- **Aim of the exercise**
Transcribe every entry word for word, leaving out all images.

- **Data provided**

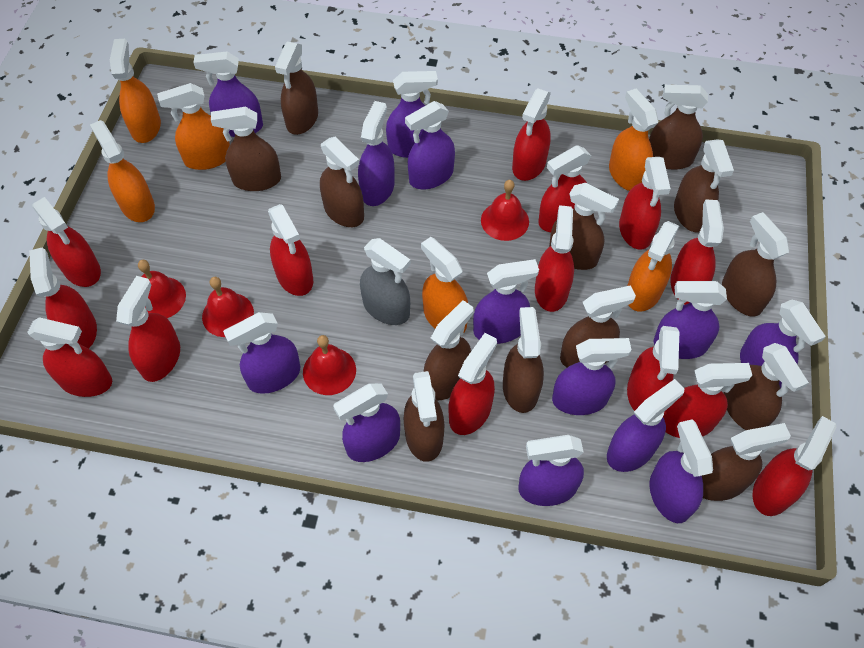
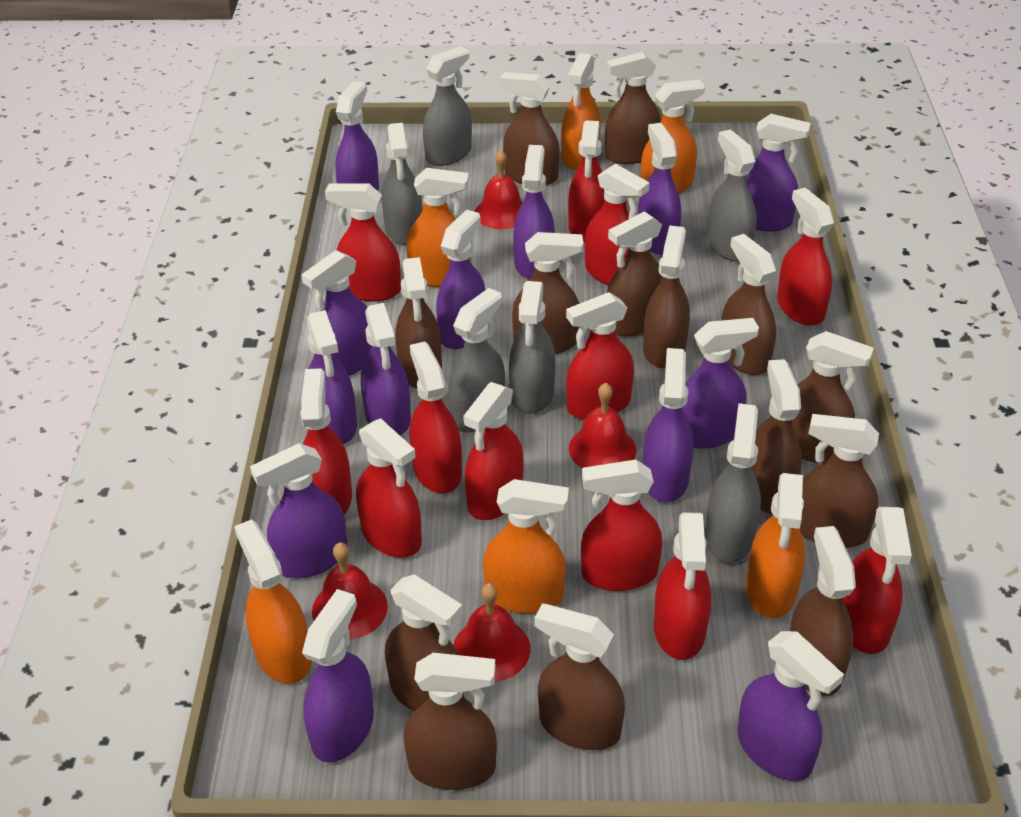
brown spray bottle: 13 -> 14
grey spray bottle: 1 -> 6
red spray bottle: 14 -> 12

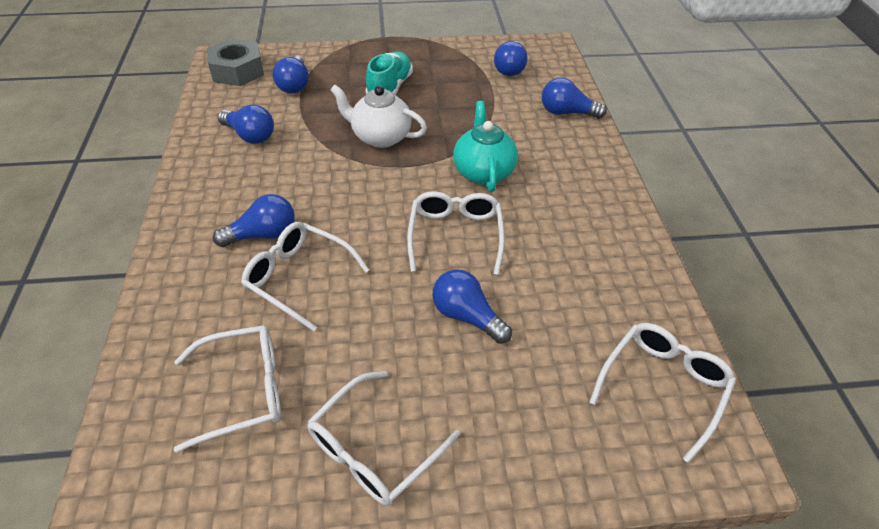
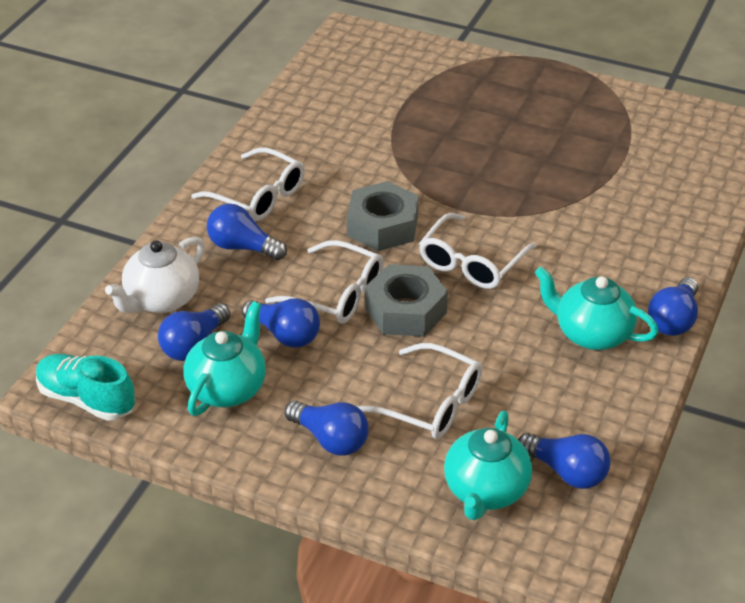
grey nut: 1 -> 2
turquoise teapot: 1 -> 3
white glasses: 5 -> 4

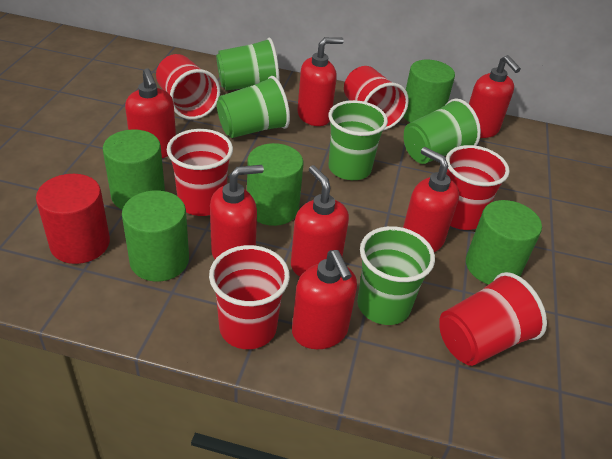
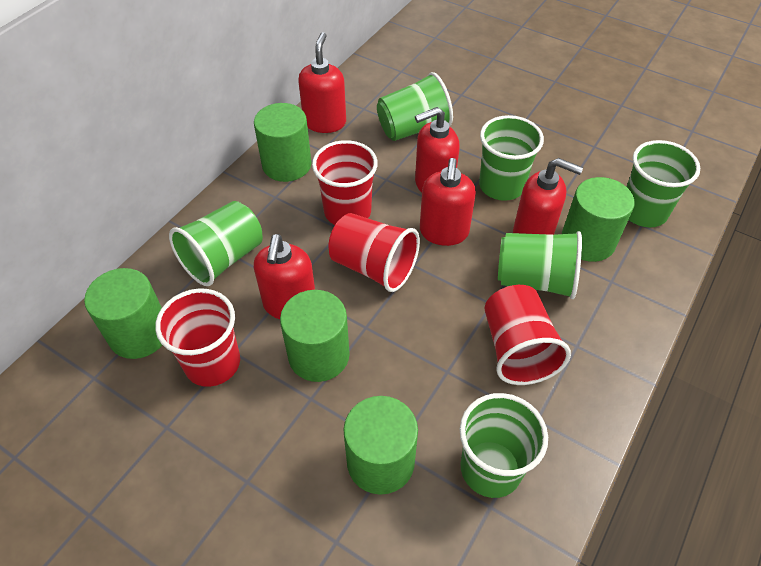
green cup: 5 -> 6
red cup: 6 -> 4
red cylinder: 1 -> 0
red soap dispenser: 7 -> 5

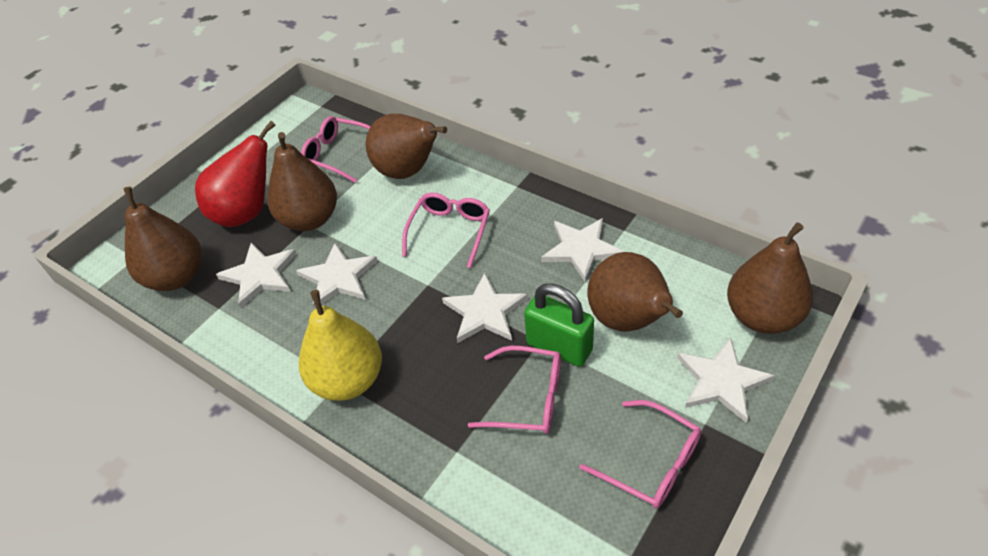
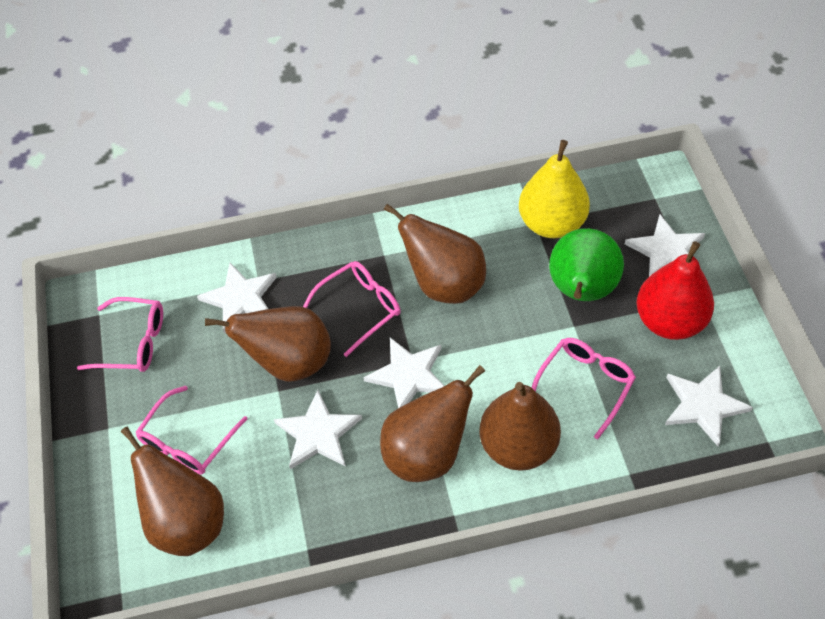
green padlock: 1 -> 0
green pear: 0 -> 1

- **Completed task**
brown spray bottle: 13 -> 14
grey spray bottle: 1 -> 6
red spray bottle: 14 -> 12

grey nut: 1 -> 2
turquoise teapot: 1 -> 3
white glasses: 5 -> 4

green cup: 5 -> 6
red cup: 6 -> 4
red cylinder: 1 -> 0
red soap dispenser: 7 -> 5

green padlock: 1 -> 0
green pear: 0 -> 1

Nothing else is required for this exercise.